Only the lines from the start of the data through the one containing "purple fork: 7 -> 6" belong in your answer; return them exactly.

━━━ Input

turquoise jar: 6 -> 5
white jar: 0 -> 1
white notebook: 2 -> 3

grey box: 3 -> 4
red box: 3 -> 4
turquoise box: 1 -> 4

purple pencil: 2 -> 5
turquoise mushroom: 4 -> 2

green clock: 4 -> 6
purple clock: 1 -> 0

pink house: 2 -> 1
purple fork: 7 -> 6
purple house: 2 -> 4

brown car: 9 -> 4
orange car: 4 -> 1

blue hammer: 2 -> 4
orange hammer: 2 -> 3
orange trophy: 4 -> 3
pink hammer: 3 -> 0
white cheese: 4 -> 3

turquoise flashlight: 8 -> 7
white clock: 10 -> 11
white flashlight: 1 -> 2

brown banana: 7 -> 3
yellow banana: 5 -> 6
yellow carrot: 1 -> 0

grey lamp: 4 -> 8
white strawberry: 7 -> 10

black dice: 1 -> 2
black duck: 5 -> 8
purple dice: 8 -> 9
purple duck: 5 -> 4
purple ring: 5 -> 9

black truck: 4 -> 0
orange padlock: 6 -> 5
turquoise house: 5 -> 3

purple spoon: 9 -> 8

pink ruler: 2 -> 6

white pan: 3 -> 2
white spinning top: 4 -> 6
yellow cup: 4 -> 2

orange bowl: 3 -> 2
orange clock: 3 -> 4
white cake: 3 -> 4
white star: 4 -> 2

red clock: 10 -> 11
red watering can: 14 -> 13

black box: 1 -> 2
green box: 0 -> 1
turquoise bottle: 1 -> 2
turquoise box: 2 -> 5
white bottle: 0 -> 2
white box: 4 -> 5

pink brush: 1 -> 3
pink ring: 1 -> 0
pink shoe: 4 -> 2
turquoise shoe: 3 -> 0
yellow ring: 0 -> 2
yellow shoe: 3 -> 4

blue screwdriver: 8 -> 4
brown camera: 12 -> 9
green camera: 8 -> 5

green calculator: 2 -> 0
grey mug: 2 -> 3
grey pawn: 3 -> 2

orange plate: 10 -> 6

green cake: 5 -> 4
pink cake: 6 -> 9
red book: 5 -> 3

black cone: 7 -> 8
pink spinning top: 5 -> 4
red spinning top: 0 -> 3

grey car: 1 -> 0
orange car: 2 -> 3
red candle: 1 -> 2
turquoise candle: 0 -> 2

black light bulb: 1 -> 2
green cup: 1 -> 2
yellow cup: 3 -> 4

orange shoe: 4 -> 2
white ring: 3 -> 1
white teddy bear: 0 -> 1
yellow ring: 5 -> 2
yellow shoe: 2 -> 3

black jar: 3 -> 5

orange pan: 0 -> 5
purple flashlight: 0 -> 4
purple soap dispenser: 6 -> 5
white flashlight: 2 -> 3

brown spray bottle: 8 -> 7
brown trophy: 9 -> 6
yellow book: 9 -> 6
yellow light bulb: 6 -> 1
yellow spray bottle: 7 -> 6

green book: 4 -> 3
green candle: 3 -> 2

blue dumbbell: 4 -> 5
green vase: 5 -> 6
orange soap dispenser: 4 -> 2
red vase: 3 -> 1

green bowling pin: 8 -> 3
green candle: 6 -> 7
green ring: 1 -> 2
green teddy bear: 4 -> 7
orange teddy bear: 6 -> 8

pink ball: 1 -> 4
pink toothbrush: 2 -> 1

━━━━━━

§ Reply:
turquoise jar: 6 -> 5
white jar: 0 -> 1
white notebook: 2 -> 3

grey box: 3 -> 4
red box: 3 -> 4
turquoise box: 1 -> 4

purple pencil: 2 -> 5
turquoise mushroom: 4 -> 2

green clock: 4 -> 6
purple clock: 1 -> 0

pink house: 2 -> 1
purple fork: 7 -> 6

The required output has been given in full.